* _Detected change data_

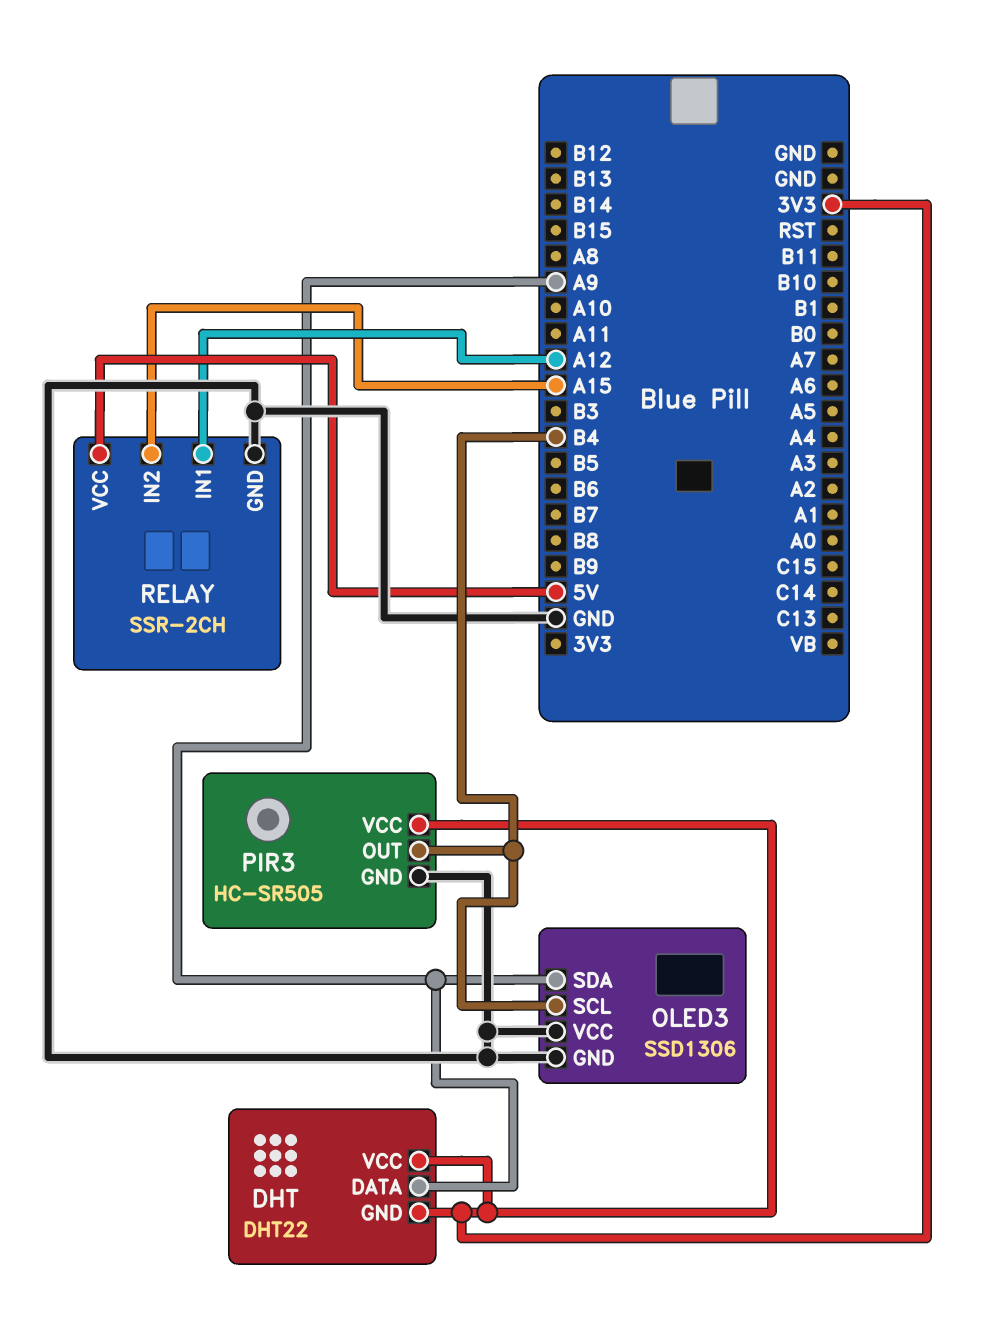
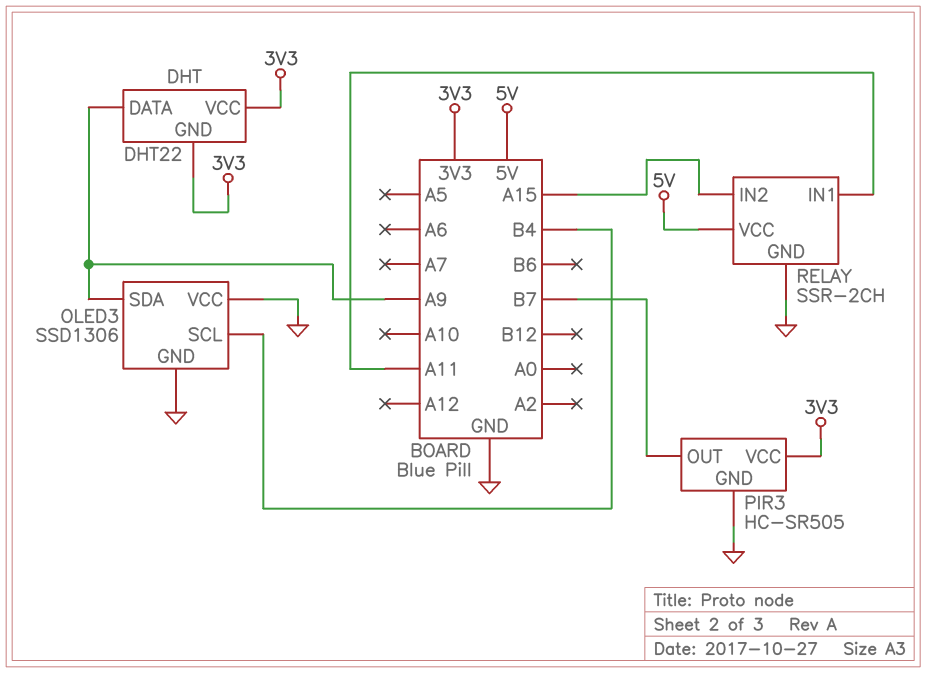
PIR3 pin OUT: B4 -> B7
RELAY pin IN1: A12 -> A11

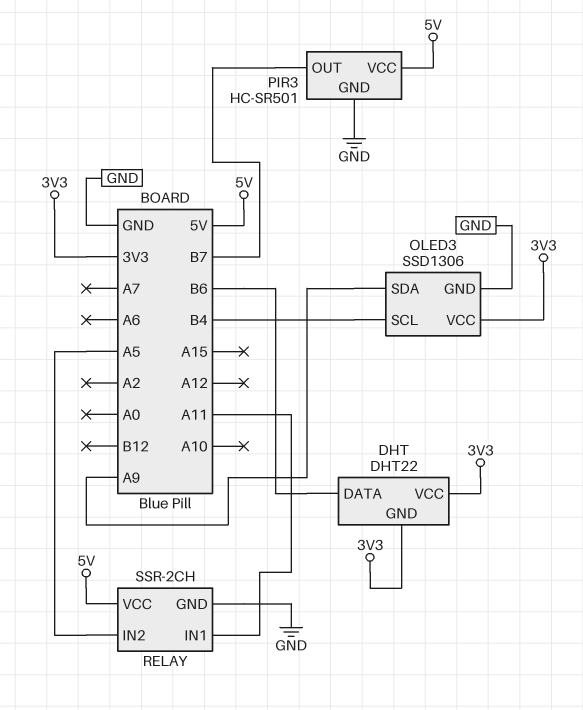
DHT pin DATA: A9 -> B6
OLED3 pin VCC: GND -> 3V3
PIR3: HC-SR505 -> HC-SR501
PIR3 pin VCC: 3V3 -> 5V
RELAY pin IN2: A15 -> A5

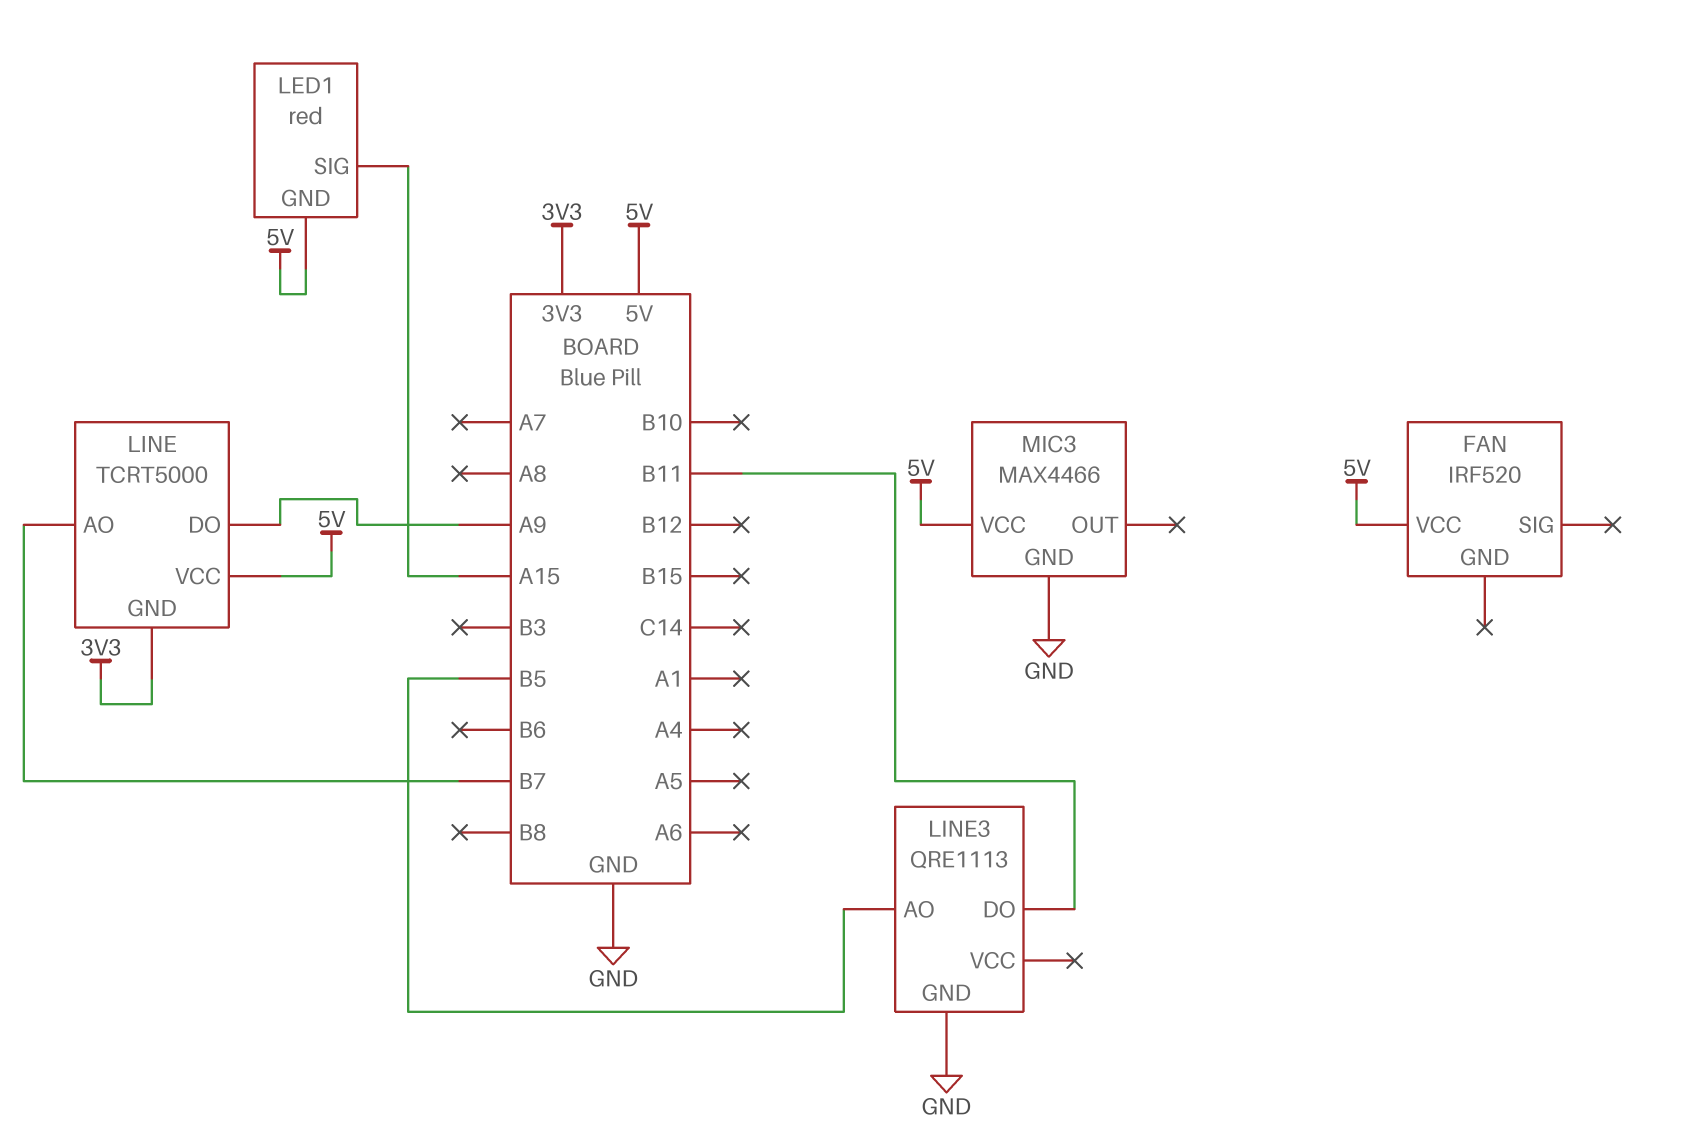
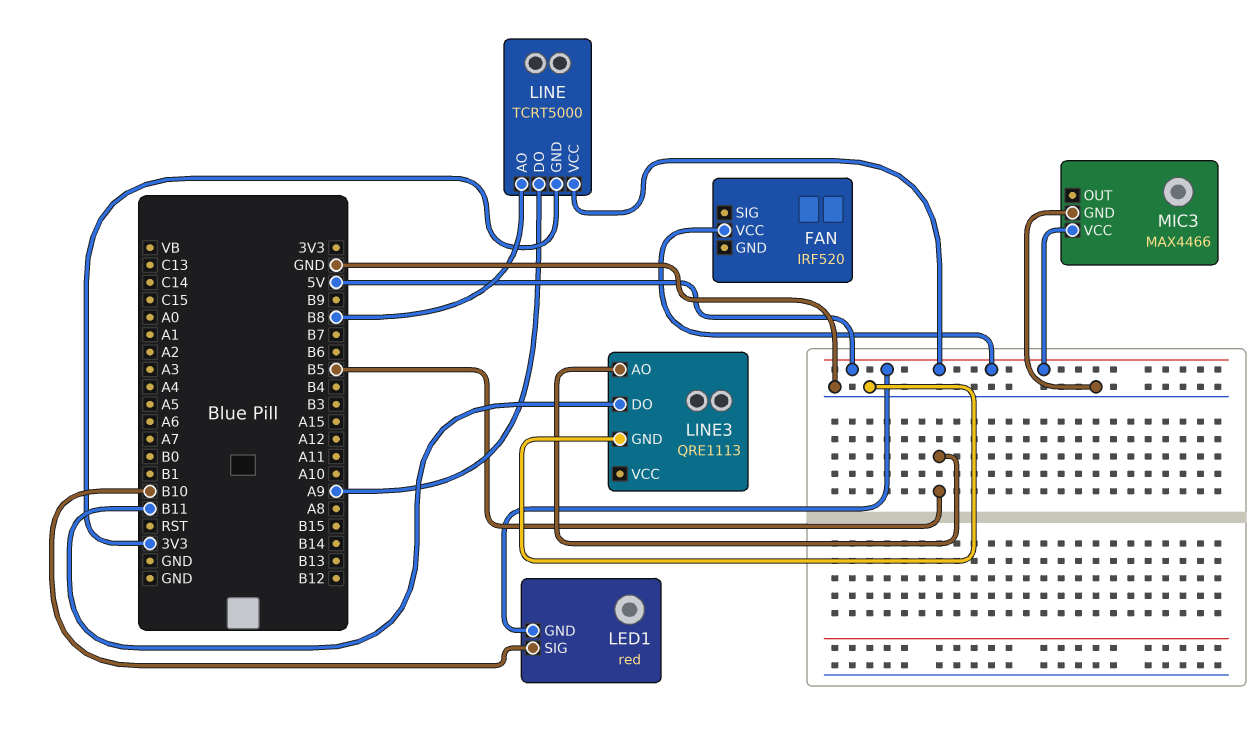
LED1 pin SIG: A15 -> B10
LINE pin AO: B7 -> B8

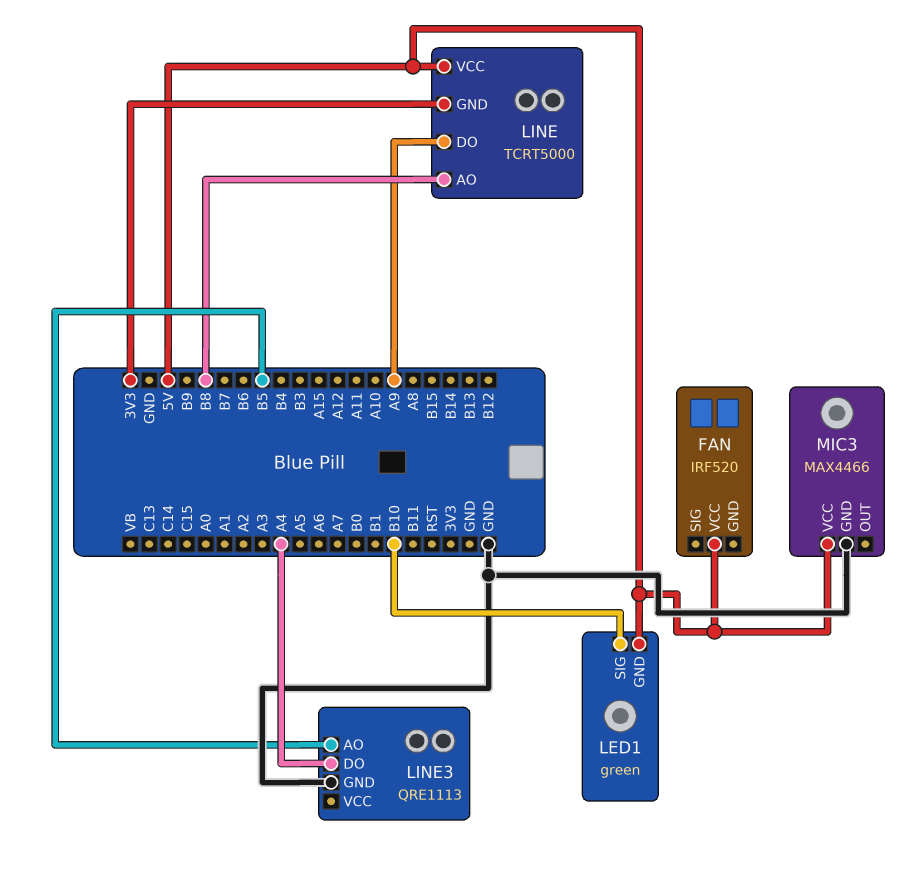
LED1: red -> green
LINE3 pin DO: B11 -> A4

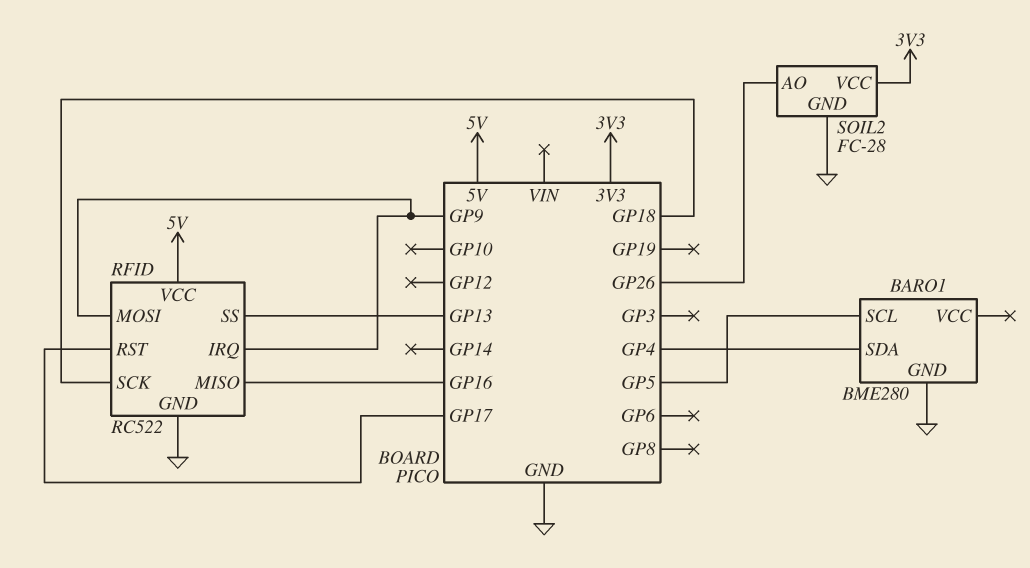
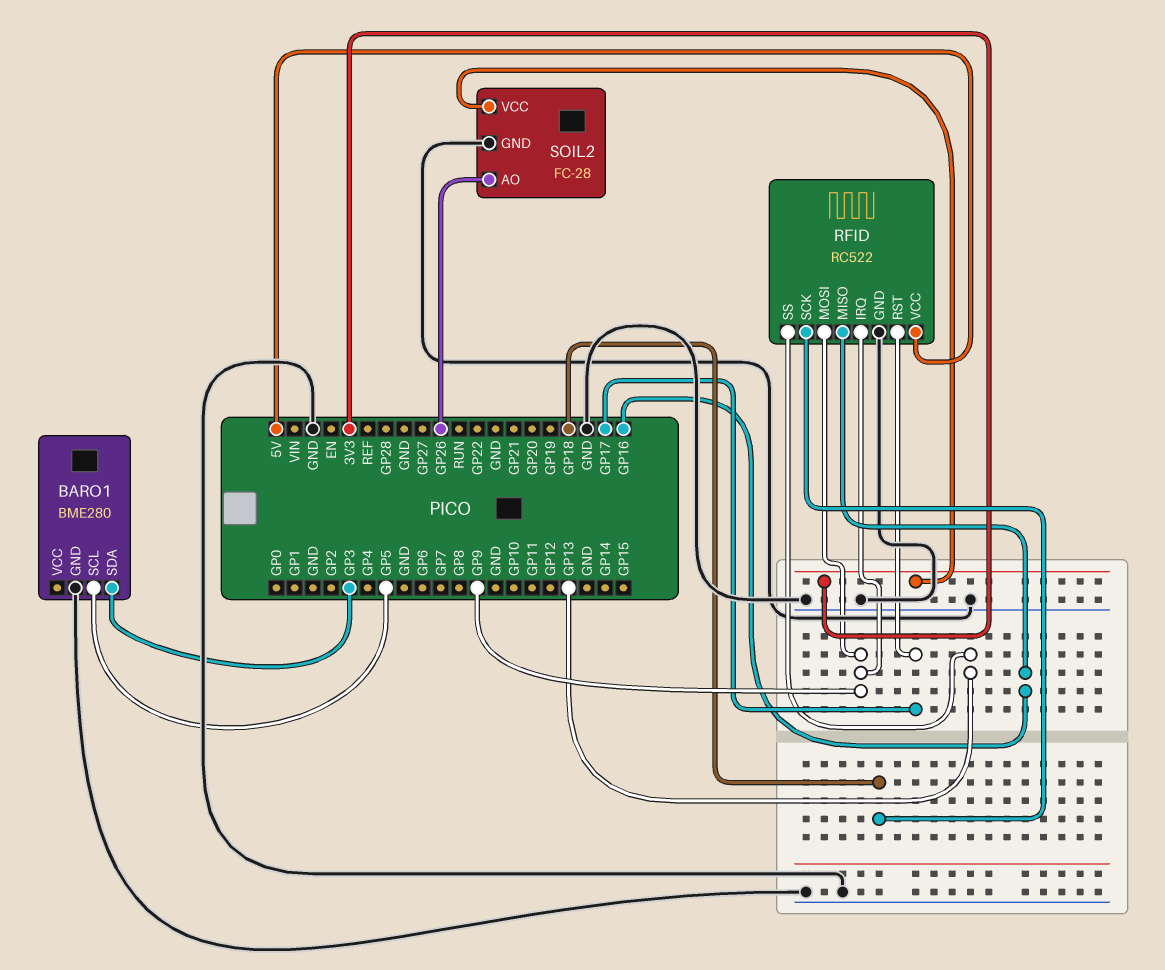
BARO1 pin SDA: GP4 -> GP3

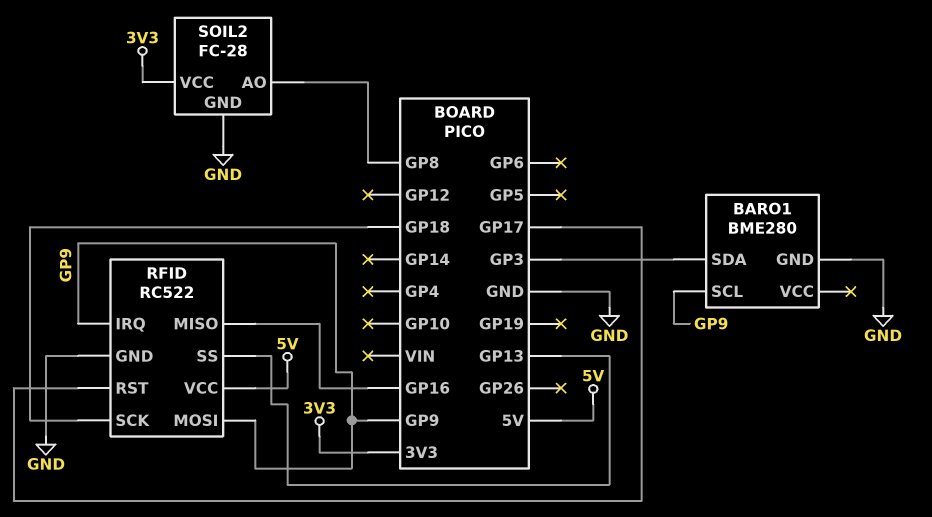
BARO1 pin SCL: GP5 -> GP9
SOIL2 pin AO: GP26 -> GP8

* _Task brief_
Only the lines from the one containing "PIR3: HC-SR505 -> HC-SR501" through the end of the records above should be retyped, exactly as they stand, with any pictures left out.

* _Written response_
PIR3: HC-SR505 -> HC-SR501
PIR3 pin VCC: 3V3 -> 5V
RELAY pin IN2: A15 -> A5

LED1 pin SIG: A15 -> B10
LINE pin AO: B7 -> B8

LED1: red -> green
LINE3 pin DO: B11 -> A4

BARO1 pin SDA: GP4 -> GP3

BARO1 pin SCL: GP5 -> GP9
SOIL2 pin AO: GP26 -> GP8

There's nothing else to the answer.